"""

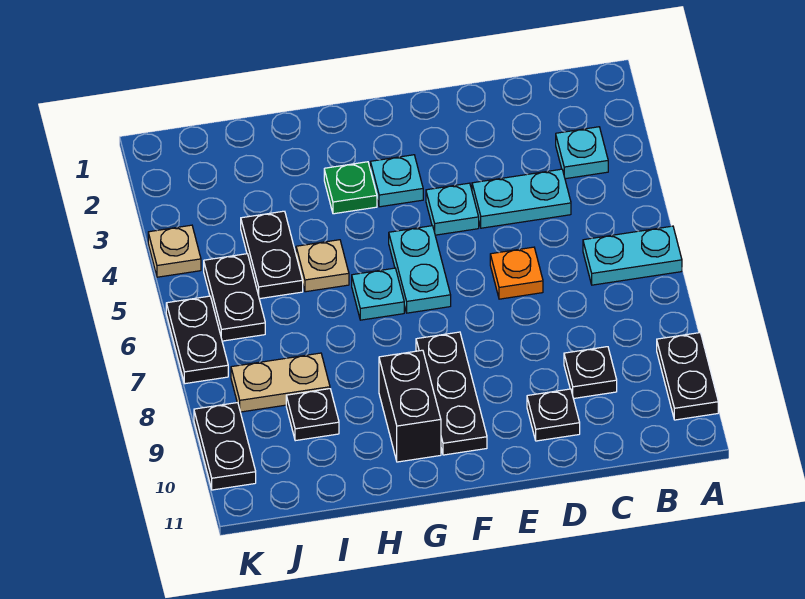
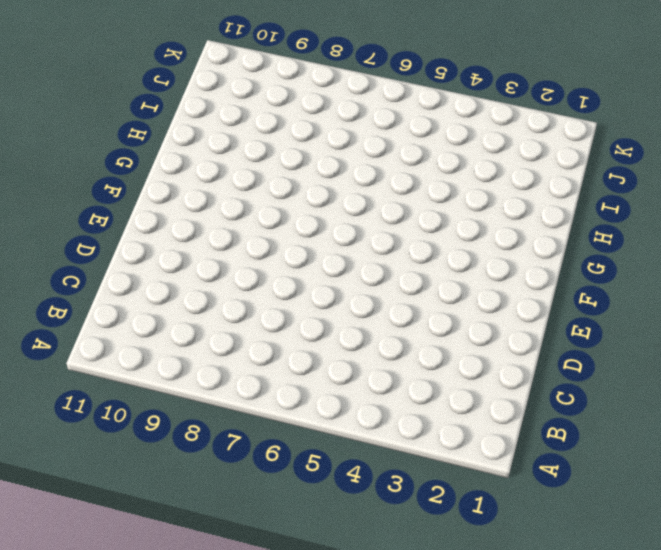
none -> cyan 1x2 plate [583,226,682,285]
none -> black 1x2 plate [657,333,718,420]
none -> cyan 1x1 plate [556,127,608,179]

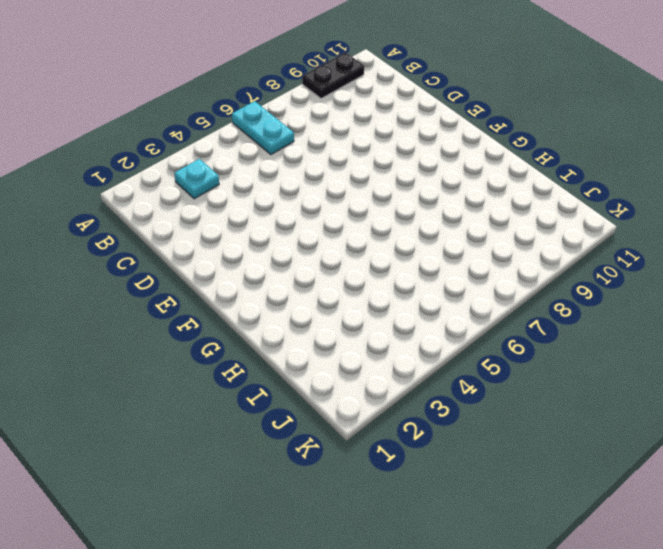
none -> cyan 1x2 plate [472,169,571,228]
none -> black 1x1 plate [564,347,617,399]
none -> orange 1x1 plate [490,247,543,299]

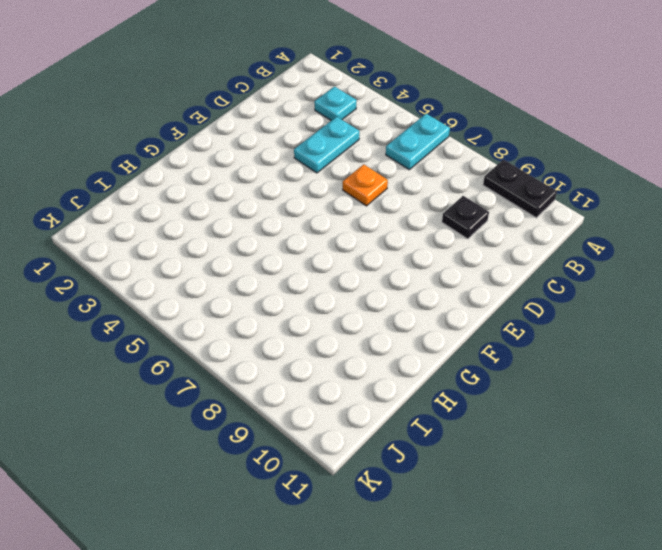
none -> black 1x1 plate [527,389,580,441]
none -> cyan 1x1 plate [426,183,479,235]
none -> cyan 1x1 plate [370,155,423,207]

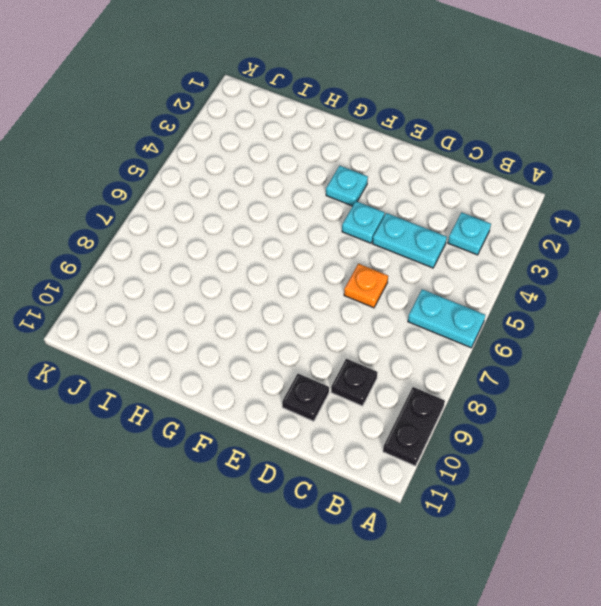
none -> cyan 1x2 plate [389,226,451,313]
none -> black 1x3 plate [416,332,487,455]
none -> green 1x1 plate [324,162,377,214]

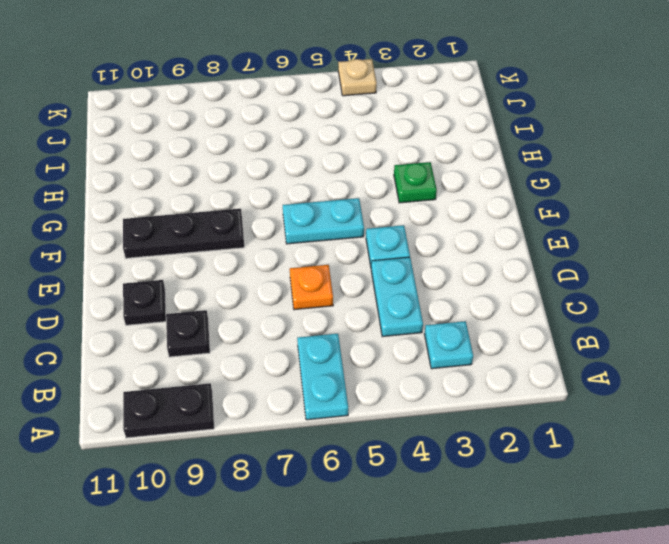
none -> cyan 1x1 plate [370,155,423,207]
none -> cyan 1x1 plate [352,268,404,320]
none -> black 1x2 brick [379,350,441,462]

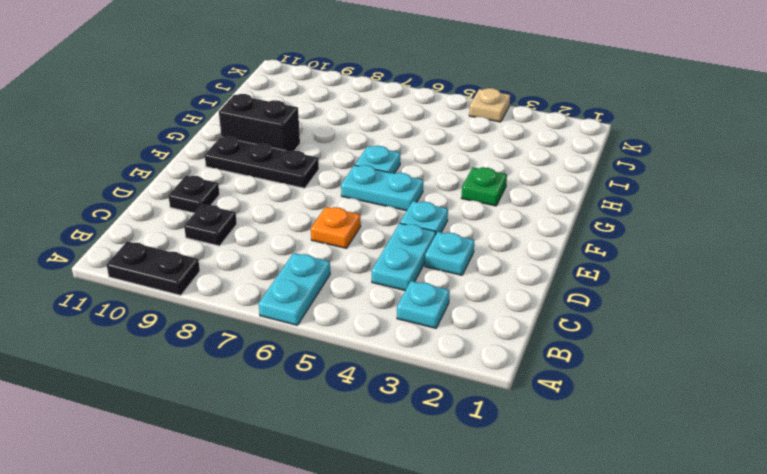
cyan 1x1 plate [425,232,474,275] -> cyan 1x1 plate moved to [370,155,423,207]
none -> tan 1x1 plate [296,240,349,292]
none -> black 1x2 plate [241,211,303,299]
none -> tan 1x2 plate [231,353,330,412]

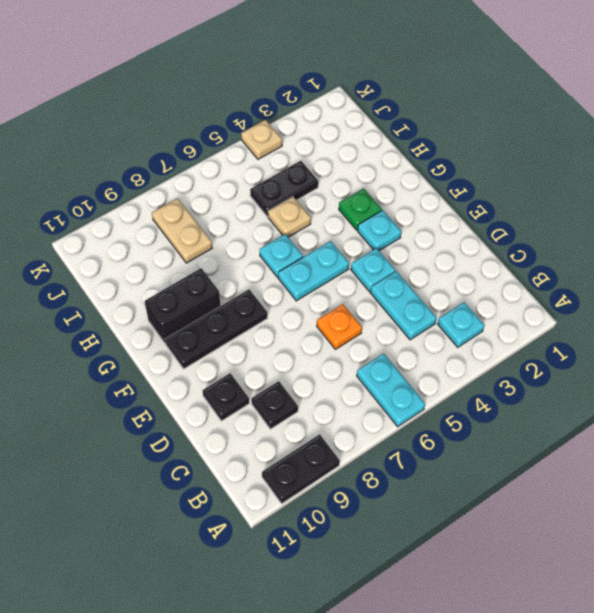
none -> black 1x1 plate [286,389,339,441]
none -> black 1x2 plate [204,254,265,341]
none -> black 1x2 plate [166,296,228,384]

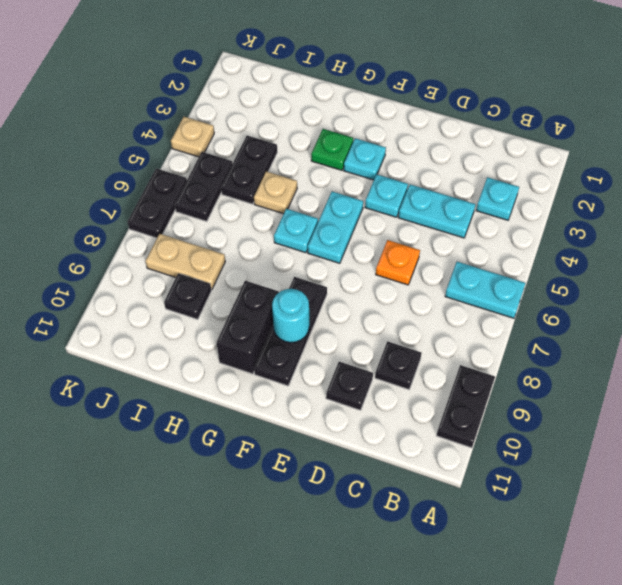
cyan 1x1 round brick [272,289,309,343] -> none
none -> black 1x2 plate [194,403,256,490]

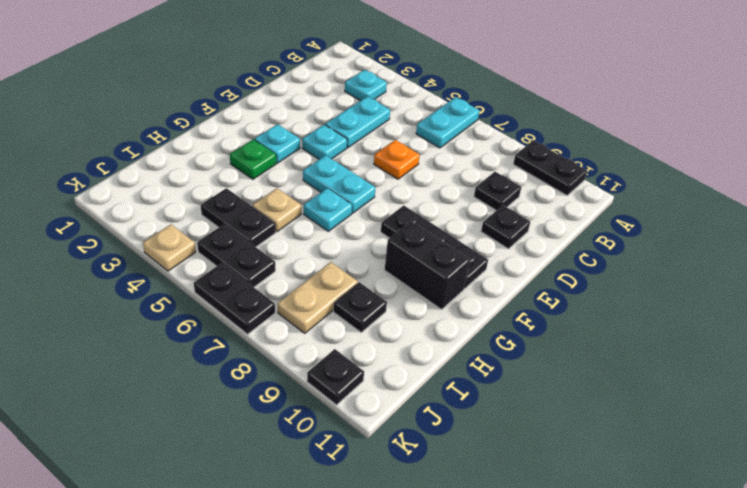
black 1x1 plate [307,349,364,405] -> black 1x2 plate [194,403,256,490]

"""

§ The task:
In the listing above, count the lines where the string "black" occurs, then give that count and nothing else.

§ Solution to the problem:
11